# Collected data entries:
■ ■ ■ ■ ■ ■ ■
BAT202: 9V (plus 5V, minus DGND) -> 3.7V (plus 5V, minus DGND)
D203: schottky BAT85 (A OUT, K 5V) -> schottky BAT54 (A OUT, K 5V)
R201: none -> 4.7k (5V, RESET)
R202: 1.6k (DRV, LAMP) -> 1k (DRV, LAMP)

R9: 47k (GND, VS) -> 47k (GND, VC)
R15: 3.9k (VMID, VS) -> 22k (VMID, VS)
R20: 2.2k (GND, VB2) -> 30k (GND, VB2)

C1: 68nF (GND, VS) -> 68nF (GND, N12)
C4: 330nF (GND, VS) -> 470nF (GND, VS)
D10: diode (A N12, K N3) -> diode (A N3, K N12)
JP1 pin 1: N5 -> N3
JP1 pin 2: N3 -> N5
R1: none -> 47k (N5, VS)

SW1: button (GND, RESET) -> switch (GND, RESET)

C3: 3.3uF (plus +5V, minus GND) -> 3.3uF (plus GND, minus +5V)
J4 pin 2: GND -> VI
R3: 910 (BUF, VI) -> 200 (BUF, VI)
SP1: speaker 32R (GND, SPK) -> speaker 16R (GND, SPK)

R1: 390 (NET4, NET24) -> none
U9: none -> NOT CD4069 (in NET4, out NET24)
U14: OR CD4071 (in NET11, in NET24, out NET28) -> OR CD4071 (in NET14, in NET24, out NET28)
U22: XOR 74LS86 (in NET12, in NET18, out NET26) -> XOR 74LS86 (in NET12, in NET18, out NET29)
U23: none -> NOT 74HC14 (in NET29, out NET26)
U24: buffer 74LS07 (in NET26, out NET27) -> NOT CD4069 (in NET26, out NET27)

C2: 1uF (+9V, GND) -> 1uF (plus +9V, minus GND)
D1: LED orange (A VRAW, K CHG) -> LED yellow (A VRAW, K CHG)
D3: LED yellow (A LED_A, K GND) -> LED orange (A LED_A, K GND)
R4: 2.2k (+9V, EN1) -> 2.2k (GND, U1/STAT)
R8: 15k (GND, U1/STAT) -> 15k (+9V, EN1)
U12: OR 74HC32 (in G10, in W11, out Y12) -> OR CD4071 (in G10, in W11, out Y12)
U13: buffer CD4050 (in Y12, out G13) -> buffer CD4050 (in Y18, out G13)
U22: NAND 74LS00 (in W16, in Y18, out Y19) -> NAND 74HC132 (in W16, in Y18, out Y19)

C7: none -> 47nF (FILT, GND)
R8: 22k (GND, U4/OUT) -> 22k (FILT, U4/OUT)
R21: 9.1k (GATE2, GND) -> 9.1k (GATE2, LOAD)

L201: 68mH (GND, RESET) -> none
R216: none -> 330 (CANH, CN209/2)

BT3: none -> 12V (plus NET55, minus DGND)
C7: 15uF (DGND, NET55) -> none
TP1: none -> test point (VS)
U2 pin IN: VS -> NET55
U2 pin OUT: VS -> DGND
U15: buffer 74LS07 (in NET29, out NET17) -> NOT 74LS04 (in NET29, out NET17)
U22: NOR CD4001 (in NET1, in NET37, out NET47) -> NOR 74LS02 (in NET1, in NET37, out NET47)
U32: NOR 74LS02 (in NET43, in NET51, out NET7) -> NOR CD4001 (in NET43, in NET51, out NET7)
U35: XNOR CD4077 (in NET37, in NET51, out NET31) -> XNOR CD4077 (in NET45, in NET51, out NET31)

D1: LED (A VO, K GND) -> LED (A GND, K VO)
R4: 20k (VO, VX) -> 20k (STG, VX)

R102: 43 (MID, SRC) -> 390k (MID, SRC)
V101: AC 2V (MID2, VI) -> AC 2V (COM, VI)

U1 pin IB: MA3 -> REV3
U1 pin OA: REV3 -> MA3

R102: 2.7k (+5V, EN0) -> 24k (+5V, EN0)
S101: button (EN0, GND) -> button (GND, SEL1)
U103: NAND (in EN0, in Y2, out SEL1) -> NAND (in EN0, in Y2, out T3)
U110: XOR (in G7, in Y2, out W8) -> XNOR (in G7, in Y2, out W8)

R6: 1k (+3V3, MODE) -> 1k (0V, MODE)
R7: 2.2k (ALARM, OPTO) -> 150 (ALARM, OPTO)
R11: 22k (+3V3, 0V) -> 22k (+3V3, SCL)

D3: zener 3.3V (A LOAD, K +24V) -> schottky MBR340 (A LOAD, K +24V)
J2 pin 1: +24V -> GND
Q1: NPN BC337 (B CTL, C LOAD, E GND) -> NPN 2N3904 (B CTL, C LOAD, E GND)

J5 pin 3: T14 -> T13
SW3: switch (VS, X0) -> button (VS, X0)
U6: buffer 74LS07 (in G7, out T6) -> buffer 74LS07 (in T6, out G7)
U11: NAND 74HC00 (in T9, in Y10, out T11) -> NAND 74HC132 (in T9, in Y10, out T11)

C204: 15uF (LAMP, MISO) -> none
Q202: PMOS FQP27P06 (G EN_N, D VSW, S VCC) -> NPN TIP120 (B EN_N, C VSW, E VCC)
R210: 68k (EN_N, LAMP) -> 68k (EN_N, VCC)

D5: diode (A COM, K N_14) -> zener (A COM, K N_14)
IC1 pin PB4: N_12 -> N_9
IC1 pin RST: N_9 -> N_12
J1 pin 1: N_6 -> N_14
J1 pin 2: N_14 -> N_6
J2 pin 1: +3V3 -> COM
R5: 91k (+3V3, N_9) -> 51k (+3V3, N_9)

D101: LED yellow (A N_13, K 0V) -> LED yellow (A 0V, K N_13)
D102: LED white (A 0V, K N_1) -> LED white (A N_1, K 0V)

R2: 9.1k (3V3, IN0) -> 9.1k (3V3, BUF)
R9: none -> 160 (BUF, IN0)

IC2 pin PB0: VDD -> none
■ ■ ■ ■ ■ ■ ■
# Task brief:
Your answer must be the lines above from the one containing "TP1: none -> test point (VS)" to the one containing "U22: NOR CD4001", both included, restated word for word.

# Task solution:
TP1: none -> test point (VS)
U2 pin IN: VS -> NET55
U2 pin OUT: VS -> DGND
U15: buffer 74LS07 (in NET29, out NET17) -> NOT 74LS04 (in NET29, out NET17)
U22: NOR CD4001 (in NET1, in NET37, out NET47) -> NOR 74LS02 (in NET1, in NET37, out NET47)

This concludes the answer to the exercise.